What you will do:
All lines from the one containing "(247, 392) = (485, 242): orange" through the final line of the records below should be reproduced exactly, with the pictures left out.

Exercise material:
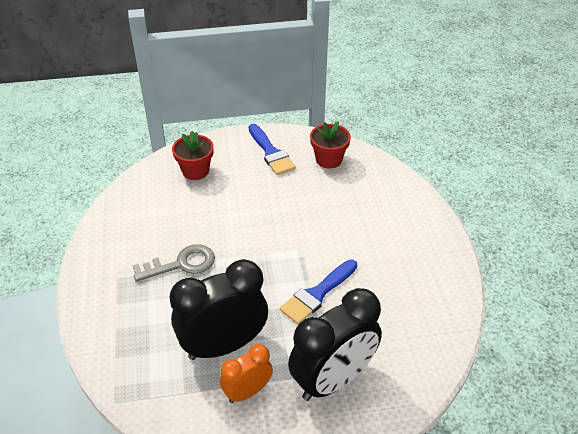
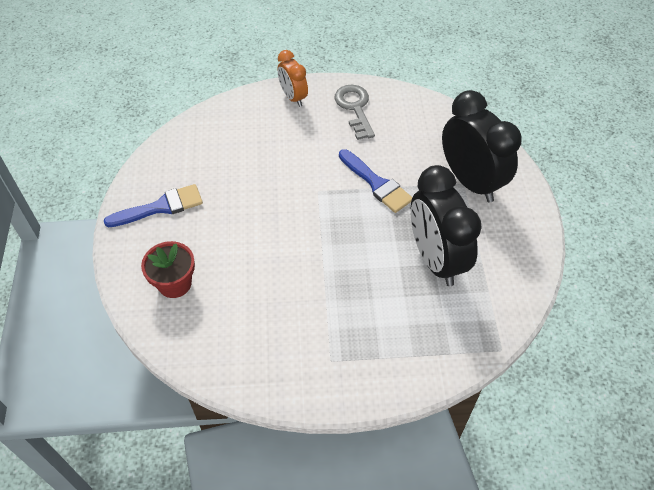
camera: 85 degrees left, 10 degrees up
(181, 264) = (327, 296): grey key -> grey key (355, 108)
(247, 392) = (485, 242): orange clock -> orange clock (293, 97)
(329, 159) = (187, 157): red flower pot -> none

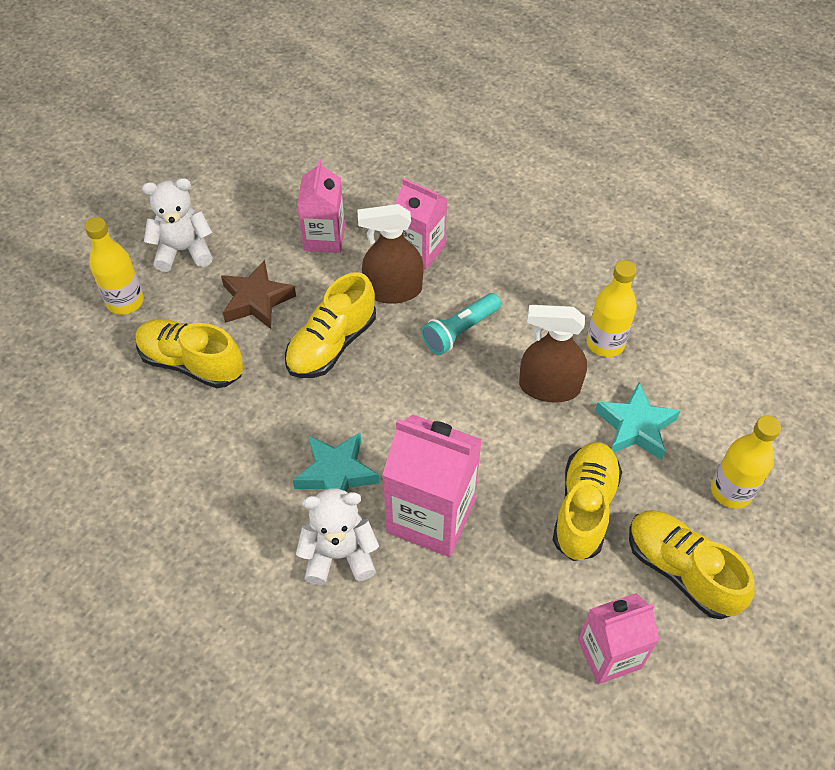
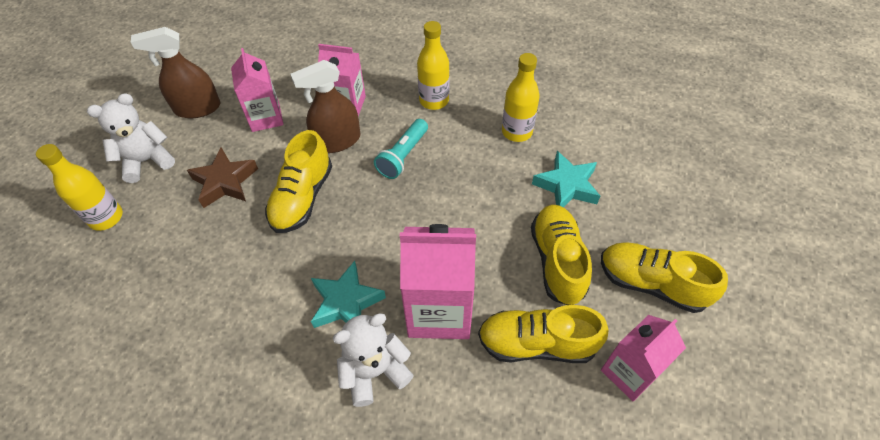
camera: 20 degrees left, 0 degrees up
(191, 363) = (184, 251): yellow shoe -> yellow shoe (536, 343)
(549, 387) = (489, 177): brown spray bottle -> brown spray bottle (197, 108)
(731, 491) = (657, 210): yellow bottle -> yellow bottle (434, 100)

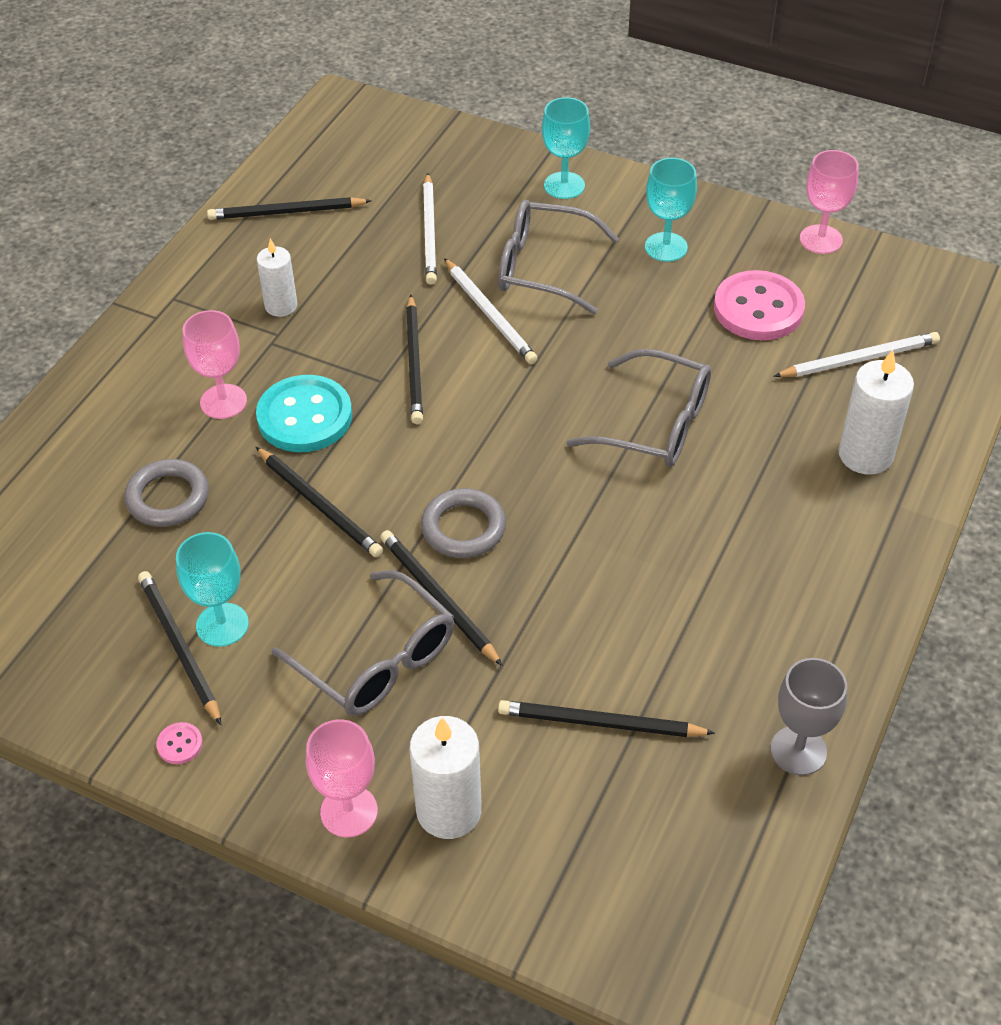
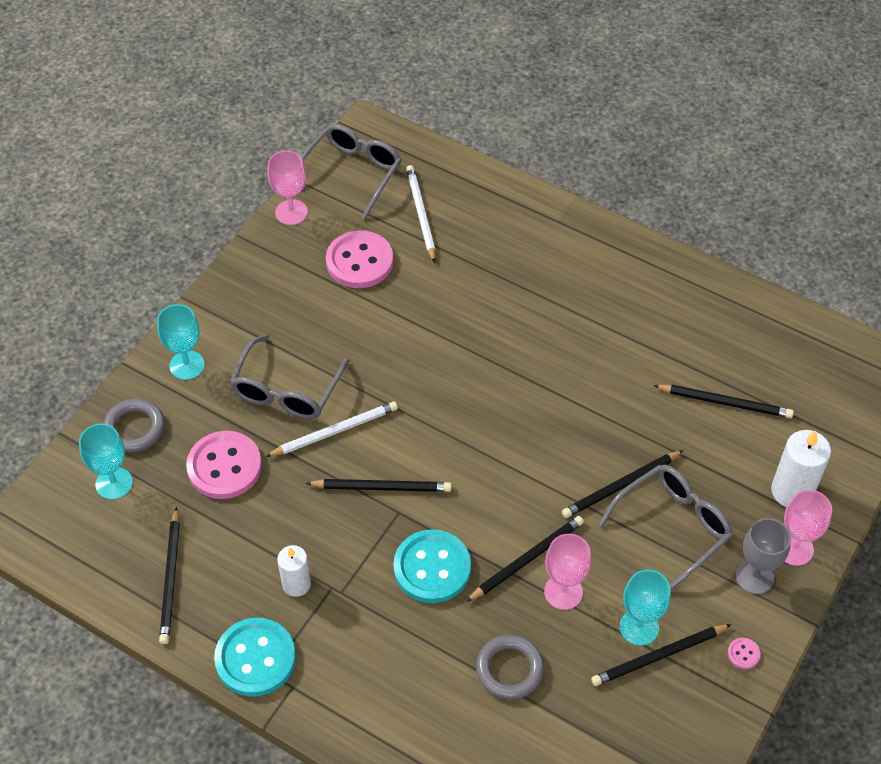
camera: 85 degrees left, 5 degrees up
(190, 285) = (255, 658): none -> turquoise button
(223, 401) = (406, 629): pink goblet -> pink goblet (563, 592)
(430, 232) = (224, 466): white pencil -> pink button
(463, 528) = (557, 466): grey ring -> grey ring (134, 428)
(600, 723) = (725, 402): black pencil -> black pencil turned 90 degrees counterclockwise
(656, 424) = (469, 339): grey glasses -> grey glasses (353, 173)
(666, 247) = (279, 307): turquoise goblet -> turquoise goblet (114, 483)
(798, 750) = (745, 305): grey goblet -> grey goblet (754, 576)
(865, 455) = (511, 228): white candle -> none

Expected output:
(247, 392) = (485, 242): orange clock -> orange clock (293, 97)
(329, 159) = (187, 157): red flower pot -> none

camera: 20 degrees left, 0 degrees up
(191, 363) = (184, 251): yellow shoe -> yellow shoe (536, 343)
(549, 387) = (489, 177): brown spray bottle -> brown spray bottle (197, 108)
(731, 491) = (657, 210): yellow bottle -> yellow bottle (434, 100)

camera: 85 degrees left, 5 degrees up
(190, 285) = (255, 658): none -> turquoise button
(223, 401) = (406, 629): pink goblet -> pink goblet (563, 592)
(430, 232) = (224, 466): white pencil -> pink button
(463, 528) = (557, 466): grey ring -> grey ring (134, 428)
(600, 723) = (725, 402): black pencil -> black pencil turned 90 degrees counterclockwise
(656, 424) = (469, 339): grey glasses -> grey glasses (353, 173)
(666, 247) = (279, 307): turquoise goblet -> turquoise goblet (114, 483)
(798, 750) = (745, 305): grey goblet -> grey goblet (754, 576)
(865, 455) = (511, 228): white candle -> none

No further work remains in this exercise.